## Exercise details
Where the records below show a line containing "Where the pink nut", start copying; end with the line containing "The purple drum", and copy it too.

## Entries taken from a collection
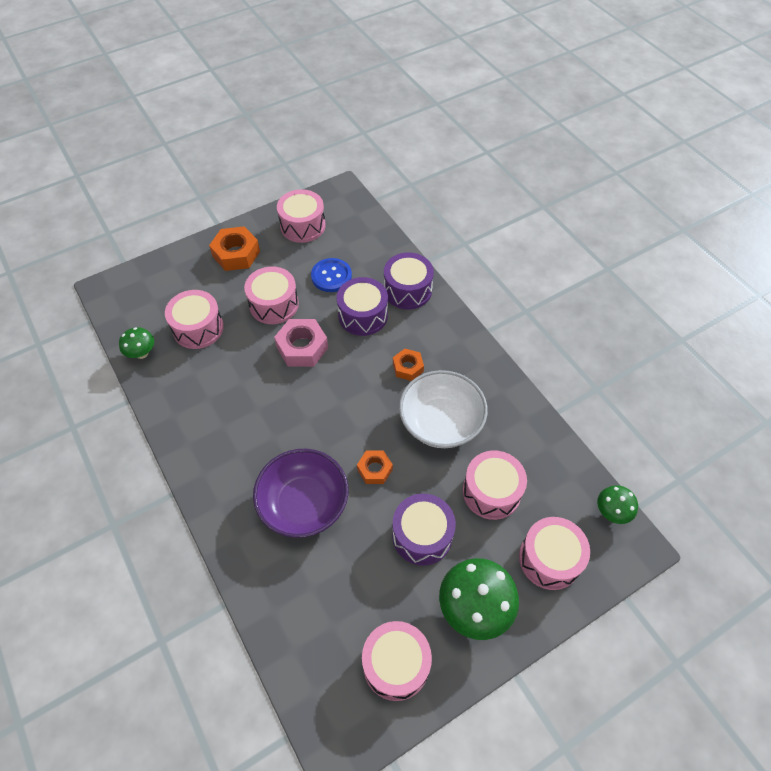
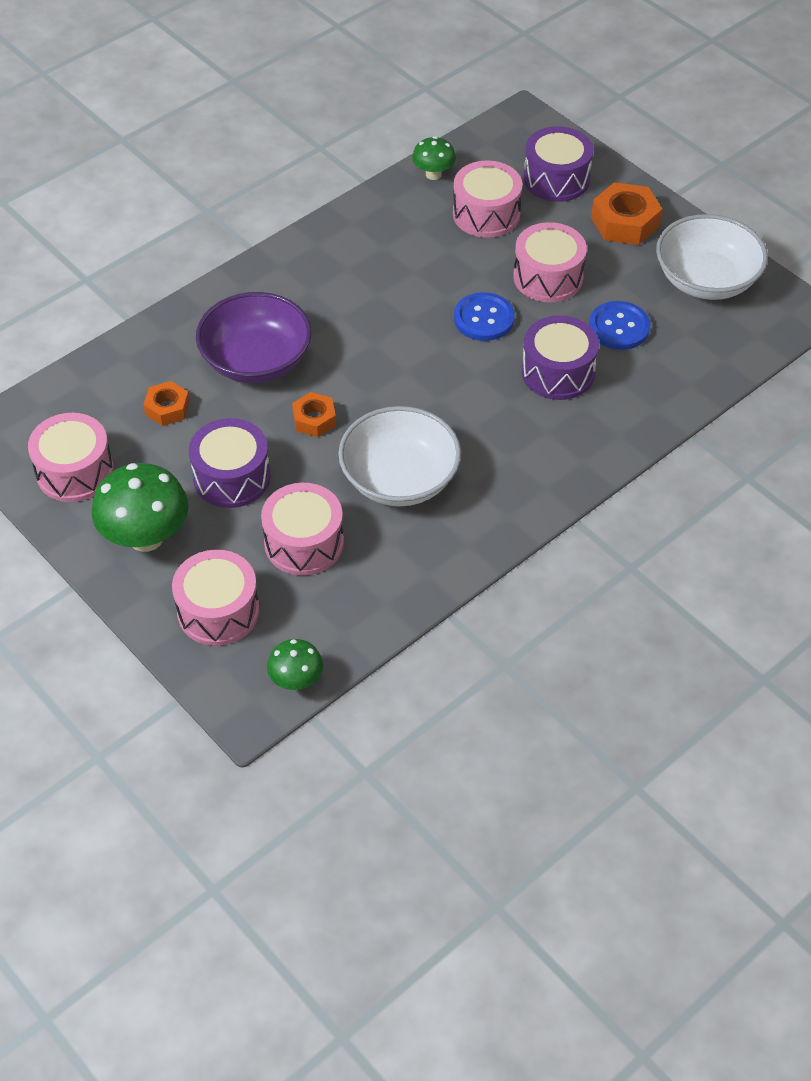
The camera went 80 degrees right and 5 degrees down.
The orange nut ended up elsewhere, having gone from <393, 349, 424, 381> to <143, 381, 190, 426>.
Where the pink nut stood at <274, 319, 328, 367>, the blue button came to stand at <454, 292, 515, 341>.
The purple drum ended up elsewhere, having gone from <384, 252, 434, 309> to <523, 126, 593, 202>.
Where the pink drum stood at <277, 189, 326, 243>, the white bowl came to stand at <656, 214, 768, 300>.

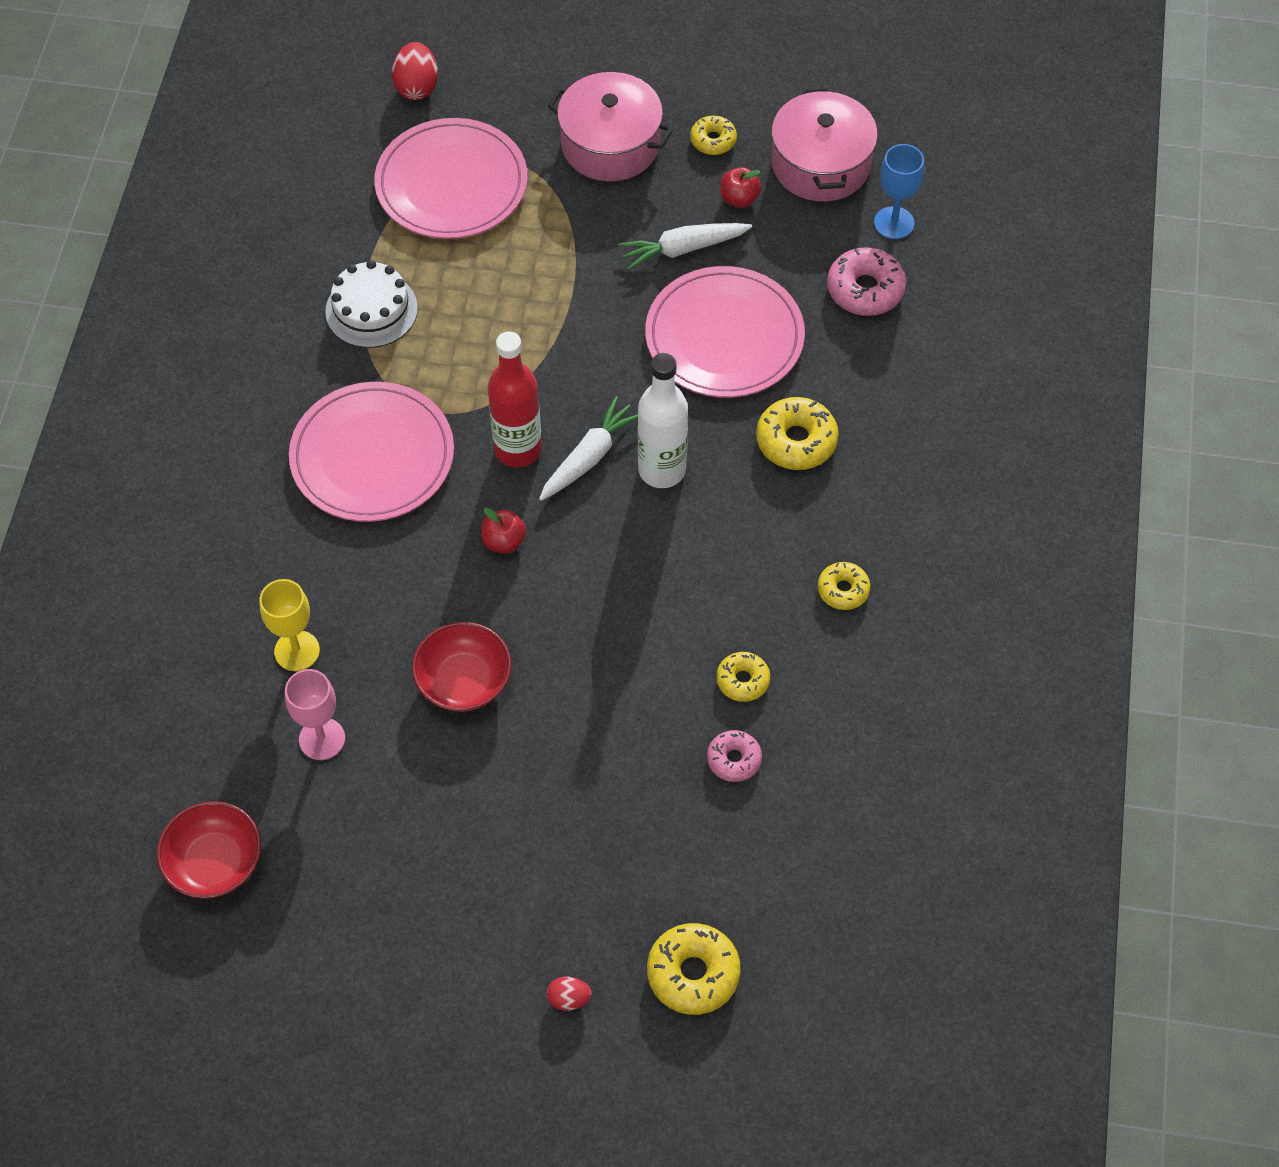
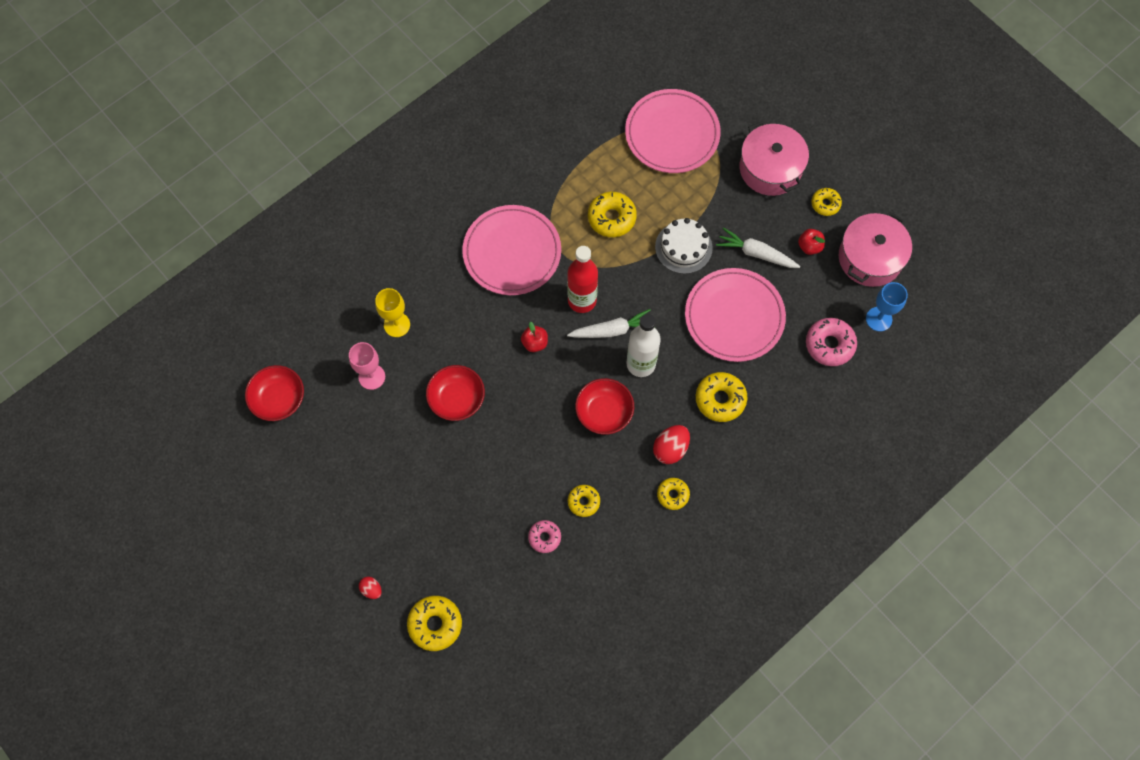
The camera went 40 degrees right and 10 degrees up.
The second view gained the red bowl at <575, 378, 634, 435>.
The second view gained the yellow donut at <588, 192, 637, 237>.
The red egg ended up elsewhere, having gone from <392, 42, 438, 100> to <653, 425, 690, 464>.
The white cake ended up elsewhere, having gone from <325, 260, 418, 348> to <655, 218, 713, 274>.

## Solution to this problem
Where the pink nut stood at <274, 319, 328, 367>, the blue button came to stand at <454, 292, 515, 341>.
The purple drum ended up elsewhere, having gone from <384, 252, 434, 309> to <523, 126, 593, 202>.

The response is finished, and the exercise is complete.